## Brief
Please restate the data below word for word, omitting all images.
*** Opening Materials provided ***
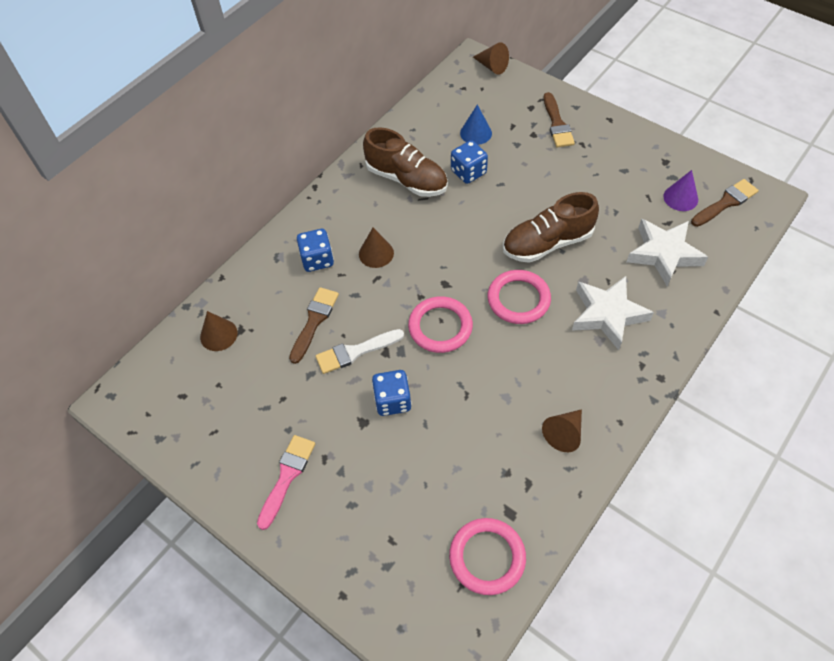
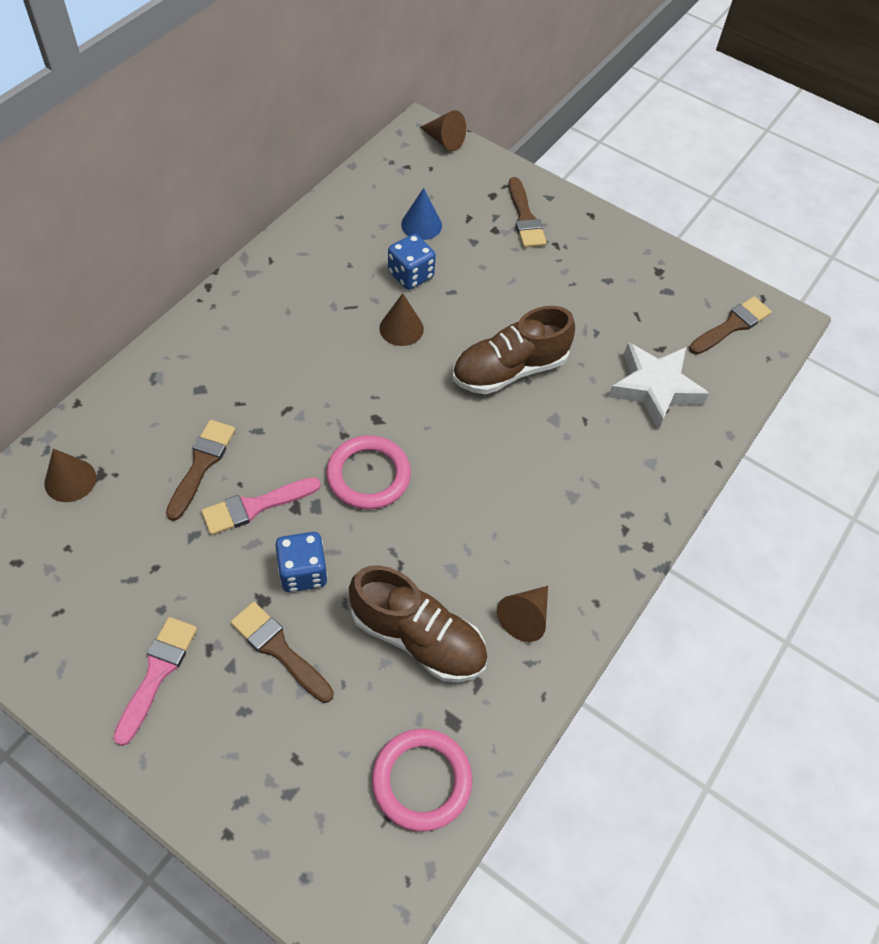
camera: 10 degrees left, 0 degrees up
(317, 259) = (208, 383): blue dice -> none
(355, 352) = (255, 506): white brush -> pink brush
(376, 253) = (287, 377): brown cone -> brown cone (401, 328)
(376, 459) = (279, 649): none -> brown brush
(406, 179) = (330, 281): brown shoe -> brown shoe (418, 637)
(518, 299) = (471, 441): pink ring -> none
(607, 314) = (583, 463): white star -> none
(680, 198) = (677, 317): purple cone -> none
*** Closing Materials provided ***
## Answer to the problem
camera: 10 degrees left, 0 degrees up
(317, 259) = (208, 383): blue dice -> none
(355, 352) = (255, 506): white brush -> pink brush
(376, 253) = (287, 377): brown cone -> brown cone (401, 328)
(376, 459) = (279, 649): none -> brown brush
(406, 179) = (330, 281): brown shoe -> brown shoe (418, 637)
(518, 299) = (471, 441): pink ring -> none
(607, 314) = (583, 463): white star -> none
(680, 198) = (677, 317): purple cone -> none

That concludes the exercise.